▶ _Work request_: Below is a block of entries; repeat exactly the lines starting at the line that contains "R4: 47k (NET4, VDD) -> 47k (GND, NET4)" and ending at the line that contains "R6: 18k (CMP, VTH) -> 62k (CMP, VTH)", both included.

▶ _Material provided_:

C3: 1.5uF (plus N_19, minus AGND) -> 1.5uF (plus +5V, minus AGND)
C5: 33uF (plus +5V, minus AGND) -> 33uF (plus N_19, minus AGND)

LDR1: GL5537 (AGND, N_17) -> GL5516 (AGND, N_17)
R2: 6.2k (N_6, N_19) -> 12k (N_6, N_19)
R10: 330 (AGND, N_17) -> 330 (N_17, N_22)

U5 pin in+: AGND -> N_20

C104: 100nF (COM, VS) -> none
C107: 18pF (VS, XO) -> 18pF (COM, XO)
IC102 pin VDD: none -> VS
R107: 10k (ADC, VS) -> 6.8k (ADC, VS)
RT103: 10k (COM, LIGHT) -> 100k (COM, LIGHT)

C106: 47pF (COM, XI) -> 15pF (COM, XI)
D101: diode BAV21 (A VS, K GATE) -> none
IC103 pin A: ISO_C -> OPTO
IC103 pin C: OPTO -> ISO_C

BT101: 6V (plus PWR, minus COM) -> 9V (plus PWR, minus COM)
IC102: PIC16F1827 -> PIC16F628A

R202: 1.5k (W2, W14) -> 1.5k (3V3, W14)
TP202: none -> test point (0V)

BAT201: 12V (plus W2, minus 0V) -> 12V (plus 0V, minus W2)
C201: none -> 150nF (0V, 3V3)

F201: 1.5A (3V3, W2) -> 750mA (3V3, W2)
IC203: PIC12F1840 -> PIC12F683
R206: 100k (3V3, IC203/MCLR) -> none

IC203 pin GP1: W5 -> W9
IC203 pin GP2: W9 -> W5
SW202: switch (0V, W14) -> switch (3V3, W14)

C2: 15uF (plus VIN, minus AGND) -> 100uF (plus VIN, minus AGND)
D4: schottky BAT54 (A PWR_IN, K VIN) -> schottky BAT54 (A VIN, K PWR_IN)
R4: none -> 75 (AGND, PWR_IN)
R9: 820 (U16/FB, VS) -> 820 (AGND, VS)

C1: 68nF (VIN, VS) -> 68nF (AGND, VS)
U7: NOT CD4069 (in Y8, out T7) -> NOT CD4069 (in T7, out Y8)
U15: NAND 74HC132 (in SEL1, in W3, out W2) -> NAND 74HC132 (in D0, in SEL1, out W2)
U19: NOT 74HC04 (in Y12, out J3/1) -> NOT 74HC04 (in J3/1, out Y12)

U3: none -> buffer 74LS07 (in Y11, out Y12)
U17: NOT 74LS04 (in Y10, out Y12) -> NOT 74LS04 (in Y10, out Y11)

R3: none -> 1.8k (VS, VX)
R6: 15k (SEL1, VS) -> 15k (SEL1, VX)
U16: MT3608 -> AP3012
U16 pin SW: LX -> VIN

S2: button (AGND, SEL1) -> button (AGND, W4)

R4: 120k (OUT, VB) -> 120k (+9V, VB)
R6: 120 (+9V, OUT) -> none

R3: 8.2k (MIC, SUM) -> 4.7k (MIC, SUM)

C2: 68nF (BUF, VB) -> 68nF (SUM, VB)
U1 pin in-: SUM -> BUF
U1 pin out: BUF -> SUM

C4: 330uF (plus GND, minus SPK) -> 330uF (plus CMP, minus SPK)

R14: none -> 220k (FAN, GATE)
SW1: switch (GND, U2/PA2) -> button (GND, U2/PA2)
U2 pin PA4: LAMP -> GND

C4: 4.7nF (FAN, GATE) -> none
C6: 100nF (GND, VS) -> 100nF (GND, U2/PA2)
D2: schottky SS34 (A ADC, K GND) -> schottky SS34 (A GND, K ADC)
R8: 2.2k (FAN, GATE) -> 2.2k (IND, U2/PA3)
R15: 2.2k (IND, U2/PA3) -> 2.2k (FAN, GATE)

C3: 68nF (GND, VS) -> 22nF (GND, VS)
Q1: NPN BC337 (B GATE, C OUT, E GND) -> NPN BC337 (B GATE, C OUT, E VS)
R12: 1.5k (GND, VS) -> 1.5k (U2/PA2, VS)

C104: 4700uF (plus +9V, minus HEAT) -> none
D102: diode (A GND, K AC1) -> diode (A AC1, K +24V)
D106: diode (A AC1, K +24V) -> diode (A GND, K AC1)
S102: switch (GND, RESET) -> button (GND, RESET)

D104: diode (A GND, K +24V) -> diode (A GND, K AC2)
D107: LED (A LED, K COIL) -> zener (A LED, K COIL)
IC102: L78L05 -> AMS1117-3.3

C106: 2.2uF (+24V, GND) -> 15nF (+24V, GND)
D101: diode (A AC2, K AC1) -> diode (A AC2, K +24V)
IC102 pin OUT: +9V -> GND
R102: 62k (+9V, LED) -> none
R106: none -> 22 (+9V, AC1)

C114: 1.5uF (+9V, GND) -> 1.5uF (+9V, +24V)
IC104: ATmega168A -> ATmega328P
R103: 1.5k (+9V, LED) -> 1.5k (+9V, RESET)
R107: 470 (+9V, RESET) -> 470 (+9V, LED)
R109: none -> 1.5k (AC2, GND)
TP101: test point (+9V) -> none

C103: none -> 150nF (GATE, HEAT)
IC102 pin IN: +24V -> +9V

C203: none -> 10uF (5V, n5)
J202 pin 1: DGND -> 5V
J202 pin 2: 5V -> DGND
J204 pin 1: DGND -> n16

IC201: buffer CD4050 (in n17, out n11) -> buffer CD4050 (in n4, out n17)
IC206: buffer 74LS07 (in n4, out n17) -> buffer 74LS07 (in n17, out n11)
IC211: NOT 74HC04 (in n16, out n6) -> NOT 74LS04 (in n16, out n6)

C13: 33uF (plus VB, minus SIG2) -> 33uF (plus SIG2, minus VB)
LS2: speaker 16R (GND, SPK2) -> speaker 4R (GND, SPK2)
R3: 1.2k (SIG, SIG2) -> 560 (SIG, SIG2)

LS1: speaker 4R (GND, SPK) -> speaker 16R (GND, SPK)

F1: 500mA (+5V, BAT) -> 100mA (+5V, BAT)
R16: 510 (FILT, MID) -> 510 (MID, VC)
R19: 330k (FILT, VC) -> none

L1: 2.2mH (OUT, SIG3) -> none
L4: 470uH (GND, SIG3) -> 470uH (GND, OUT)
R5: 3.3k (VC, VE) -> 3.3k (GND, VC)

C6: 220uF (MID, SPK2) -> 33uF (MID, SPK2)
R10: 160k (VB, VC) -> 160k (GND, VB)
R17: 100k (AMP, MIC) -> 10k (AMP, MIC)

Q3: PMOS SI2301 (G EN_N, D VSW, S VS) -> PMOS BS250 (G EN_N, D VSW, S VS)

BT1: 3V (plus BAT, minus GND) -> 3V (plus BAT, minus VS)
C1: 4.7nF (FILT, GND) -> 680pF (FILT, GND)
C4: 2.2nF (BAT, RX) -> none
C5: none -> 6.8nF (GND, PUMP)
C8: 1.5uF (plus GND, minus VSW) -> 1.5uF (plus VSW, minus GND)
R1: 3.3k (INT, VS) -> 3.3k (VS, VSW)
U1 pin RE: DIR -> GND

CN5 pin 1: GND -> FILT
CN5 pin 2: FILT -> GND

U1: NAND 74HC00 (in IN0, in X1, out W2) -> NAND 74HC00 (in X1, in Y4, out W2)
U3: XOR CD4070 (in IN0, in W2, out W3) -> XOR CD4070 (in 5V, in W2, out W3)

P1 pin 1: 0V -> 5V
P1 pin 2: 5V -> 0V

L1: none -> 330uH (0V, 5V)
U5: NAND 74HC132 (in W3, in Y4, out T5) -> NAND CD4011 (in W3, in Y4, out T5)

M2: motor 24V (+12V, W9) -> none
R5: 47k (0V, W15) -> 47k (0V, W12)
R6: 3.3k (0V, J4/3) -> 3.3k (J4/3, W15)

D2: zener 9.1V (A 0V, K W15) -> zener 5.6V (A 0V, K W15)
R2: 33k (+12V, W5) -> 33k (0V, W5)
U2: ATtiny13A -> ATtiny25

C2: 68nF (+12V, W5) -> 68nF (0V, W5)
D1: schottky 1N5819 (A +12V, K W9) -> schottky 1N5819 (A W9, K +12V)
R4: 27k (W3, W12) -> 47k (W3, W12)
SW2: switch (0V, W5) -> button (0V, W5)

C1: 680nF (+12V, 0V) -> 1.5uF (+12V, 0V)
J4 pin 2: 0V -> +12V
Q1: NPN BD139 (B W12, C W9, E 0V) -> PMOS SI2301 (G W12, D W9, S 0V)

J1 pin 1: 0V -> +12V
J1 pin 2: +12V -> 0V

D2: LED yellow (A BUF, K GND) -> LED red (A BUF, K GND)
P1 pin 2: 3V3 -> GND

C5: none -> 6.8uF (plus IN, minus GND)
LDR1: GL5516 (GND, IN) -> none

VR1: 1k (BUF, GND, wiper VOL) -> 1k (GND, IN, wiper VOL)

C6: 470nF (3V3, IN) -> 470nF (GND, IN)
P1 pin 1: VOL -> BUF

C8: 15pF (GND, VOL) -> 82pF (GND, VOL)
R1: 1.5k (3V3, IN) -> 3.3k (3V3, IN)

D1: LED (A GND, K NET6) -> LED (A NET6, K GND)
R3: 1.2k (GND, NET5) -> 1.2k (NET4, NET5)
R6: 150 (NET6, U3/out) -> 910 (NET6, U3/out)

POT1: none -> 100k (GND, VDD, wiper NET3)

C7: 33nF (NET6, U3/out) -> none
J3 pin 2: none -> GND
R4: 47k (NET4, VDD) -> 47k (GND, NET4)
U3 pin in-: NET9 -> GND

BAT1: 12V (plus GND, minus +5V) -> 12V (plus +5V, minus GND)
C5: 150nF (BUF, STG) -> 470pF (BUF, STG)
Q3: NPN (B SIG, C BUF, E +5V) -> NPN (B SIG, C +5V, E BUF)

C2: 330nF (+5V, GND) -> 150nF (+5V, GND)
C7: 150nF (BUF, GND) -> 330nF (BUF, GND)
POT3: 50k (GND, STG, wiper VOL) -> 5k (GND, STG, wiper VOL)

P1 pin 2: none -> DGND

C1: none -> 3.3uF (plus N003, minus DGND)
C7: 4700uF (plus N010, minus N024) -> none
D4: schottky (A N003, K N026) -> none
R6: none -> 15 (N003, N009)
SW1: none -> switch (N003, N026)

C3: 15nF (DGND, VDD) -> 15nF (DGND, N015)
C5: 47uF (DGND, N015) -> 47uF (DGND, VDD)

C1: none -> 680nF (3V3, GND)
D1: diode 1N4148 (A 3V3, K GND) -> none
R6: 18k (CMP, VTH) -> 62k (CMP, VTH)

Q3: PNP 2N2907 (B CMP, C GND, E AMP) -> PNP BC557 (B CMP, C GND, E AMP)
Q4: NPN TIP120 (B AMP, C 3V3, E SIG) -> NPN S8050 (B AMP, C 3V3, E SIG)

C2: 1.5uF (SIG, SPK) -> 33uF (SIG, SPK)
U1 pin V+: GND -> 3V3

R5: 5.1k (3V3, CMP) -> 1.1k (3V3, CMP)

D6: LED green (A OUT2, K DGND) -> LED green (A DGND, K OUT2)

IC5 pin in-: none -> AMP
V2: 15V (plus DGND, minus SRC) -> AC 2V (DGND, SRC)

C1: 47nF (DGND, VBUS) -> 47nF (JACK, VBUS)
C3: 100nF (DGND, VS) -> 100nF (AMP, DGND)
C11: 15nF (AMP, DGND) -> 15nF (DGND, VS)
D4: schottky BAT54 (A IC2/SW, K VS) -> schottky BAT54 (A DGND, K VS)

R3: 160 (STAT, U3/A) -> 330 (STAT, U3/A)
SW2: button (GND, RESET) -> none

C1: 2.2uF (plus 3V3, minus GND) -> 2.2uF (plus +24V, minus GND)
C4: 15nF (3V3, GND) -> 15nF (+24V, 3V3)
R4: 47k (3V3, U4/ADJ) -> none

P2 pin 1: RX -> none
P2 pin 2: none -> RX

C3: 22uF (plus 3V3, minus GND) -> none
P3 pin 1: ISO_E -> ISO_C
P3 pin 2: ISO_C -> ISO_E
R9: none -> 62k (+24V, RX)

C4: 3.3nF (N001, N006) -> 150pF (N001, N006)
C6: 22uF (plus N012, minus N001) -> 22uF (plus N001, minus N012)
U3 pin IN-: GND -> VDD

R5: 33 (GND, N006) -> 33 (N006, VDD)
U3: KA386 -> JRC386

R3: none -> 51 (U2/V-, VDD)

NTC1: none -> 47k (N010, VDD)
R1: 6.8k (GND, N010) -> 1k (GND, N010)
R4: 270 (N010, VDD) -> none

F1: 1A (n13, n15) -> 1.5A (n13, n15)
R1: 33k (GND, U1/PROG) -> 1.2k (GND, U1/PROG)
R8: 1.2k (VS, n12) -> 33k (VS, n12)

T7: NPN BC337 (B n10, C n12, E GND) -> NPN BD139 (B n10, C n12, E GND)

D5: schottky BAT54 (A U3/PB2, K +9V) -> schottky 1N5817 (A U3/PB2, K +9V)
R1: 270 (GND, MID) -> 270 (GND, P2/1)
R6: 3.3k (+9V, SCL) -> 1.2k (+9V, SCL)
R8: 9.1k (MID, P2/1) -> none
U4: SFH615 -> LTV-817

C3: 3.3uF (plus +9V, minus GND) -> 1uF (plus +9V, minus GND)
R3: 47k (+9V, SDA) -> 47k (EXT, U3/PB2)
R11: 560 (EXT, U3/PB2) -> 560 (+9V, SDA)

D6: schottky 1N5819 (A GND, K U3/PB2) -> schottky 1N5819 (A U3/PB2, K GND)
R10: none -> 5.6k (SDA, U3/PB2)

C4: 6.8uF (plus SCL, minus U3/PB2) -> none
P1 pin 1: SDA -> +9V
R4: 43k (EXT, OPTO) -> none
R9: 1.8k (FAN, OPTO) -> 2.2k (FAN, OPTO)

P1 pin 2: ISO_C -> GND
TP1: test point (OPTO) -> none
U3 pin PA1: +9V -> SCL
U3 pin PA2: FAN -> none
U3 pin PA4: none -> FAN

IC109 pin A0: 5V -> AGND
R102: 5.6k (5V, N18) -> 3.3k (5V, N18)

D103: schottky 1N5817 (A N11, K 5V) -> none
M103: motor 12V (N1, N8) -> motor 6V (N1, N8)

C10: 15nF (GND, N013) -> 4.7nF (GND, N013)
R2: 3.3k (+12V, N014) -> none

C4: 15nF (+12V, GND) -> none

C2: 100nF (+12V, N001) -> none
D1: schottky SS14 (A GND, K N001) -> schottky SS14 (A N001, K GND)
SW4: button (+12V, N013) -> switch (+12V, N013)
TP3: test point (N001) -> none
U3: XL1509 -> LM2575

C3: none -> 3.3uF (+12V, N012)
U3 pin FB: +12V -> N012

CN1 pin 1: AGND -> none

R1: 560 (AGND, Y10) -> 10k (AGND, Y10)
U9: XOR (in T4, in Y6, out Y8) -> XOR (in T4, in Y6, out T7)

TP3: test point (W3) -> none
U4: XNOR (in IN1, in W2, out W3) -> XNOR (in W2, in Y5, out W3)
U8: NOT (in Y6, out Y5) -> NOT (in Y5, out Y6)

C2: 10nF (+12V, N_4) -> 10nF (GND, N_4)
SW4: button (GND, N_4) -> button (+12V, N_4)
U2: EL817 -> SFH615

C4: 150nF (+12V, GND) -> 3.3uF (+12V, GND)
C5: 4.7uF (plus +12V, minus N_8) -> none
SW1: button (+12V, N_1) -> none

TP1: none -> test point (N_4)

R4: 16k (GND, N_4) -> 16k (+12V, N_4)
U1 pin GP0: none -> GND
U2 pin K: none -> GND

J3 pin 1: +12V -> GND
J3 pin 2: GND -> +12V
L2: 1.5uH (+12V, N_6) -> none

▶ _Solved exercise_:
R4: 47k (NET4, VDD) -> 47k (GND, NET4)
U3 pin in-: NET9 -> GND

BAT1: 12V (plus GND, minus +5V) -> 12V (plus +5V, minus GND)
C5: 150nF (BUF, STG) -> 470pF (BUF, STG)
Q3: NPN (B SIG, C BUF, E +5V) -> NPN (B SIG, C +5V, E BUF)

C2: 330nF (+5V, GND) -> 150nF (+5V, GND)
C7: 150nF (BUF, GND) -> 330nF (BUF, GND)
POT3: 50k (GND, STG, wiper VOL) -> 5k (GND, STG, wiper VOL)

P1 pin 2: none -> DGND

C1: none -> 3.3uF (plus N003, minus DGND)
C7: 4700uF (plus N010, minus N024) -> none
D4: schottky (A N003, K N026) -> none
R6: none -> 15 (N003, N009)
SW1: none -> switch (N003, N026)

C3: 15nF (DGND, VDD) -> 15nF (DGND, N015)
C5: 47uF (DGND, N015) -> 47uF (DGND, VDD)

C1: none -> 680nF (3V3, GND)
D1: diode 1N4148 (A 3V3, K GND) -> none
R6: 18k (CMP, VTH) -> 62k (CMP, VTH)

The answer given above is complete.